┌─ Entries provided

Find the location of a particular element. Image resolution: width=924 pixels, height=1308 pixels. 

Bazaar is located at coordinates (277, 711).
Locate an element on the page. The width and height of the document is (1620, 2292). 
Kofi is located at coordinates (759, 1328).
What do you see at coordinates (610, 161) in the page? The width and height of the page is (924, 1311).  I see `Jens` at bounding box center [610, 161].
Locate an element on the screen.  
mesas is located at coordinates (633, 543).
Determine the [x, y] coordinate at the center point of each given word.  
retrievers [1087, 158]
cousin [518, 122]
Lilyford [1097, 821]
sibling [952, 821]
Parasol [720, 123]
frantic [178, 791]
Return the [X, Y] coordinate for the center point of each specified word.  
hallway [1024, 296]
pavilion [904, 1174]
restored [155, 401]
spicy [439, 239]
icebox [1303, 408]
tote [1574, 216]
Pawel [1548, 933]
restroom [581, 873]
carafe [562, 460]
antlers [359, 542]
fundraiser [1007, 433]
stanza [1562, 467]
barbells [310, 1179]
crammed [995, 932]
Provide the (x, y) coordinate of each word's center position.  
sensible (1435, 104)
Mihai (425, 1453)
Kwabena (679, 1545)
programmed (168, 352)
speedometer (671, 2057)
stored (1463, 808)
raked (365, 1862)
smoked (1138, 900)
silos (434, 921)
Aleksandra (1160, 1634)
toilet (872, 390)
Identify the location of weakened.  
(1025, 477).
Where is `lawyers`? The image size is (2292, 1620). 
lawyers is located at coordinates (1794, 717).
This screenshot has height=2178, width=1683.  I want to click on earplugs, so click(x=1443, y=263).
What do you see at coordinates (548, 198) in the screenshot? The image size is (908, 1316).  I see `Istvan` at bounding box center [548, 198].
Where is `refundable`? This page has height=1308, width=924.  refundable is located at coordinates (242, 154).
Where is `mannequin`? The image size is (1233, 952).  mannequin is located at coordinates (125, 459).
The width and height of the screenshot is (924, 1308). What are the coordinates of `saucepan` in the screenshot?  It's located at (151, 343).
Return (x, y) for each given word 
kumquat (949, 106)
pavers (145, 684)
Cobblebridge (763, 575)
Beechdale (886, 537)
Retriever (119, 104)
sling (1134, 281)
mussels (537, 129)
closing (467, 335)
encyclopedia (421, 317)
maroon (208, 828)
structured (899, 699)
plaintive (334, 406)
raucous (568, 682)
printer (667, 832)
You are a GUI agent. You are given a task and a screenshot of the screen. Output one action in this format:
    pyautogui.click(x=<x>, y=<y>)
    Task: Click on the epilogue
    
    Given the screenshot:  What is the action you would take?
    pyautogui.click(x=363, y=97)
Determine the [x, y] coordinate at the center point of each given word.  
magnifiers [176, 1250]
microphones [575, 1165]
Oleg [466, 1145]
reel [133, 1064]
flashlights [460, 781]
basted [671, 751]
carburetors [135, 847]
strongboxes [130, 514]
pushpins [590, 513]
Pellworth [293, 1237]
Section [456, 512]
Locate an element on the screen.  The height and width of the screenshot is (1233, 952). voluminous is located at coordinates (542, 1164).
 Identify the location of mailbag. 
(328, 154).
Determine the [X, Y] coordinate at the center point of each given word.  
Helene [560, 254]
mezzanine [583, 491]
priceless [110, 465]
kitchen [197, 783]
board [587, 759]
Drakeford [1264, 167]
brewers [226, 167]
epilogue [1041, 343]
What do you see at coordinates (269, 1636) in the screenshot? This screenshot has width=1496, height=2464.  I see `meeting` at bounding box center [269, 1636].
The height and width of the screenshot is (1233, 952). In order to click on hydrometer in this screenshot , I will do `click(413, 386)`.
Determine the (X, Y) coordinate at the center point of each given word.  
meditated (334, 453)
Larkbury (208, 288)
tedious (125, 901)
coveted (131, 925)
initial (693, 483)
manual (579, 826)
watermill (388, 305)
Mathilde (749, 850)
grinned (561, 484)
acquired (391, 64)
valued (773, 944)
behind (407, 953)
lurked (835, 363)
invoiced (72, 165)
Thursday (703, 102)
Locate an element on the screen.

└─

▶ [Task instructions] Output as a JSON list of strings the lines of the records from the line that contains "board [587, 759]" through the last line of the records, one string per line with blank lines left out.

▶ [Answer below]
[
  "board [587, 759]",
  "Drakeford [1264, 167]",
  "brewers [226, 167]",
  "epilogue [1041, 343]",
  "What do you see at coordinates (269, 1636) in the screenshot? This screenshot has width=1496, height=2464.  I see `meeting` at bounding box center [269, 1636].",
  "The height and width of the screenshot is (1233, 952). In order to click on hydrometer in this screenshot , I will do `click(413, 386)`.",
  "Determine the (X, Y) coordinate at the center point of each given word.  ",
  "meditated (334, 453)",
  "Larkbury (208, 288)",
  "tedious (125, 901)",
  "coveted (131, 925)",
  "initial (693, 483)",
  "manual (579, 826)",
  "watermill (388, 305)",
  "Mathilde (749, 850)",
  "grinned (561, 484)",
  "acquired (391, 64)",
  "valued (773, 944)",
  "behind (407, 953)",
  "lurked (835, 363)",
  "invoiced (72, 165)",
  "Thursday (703, 102)",
  "Locate an element on the screen."
]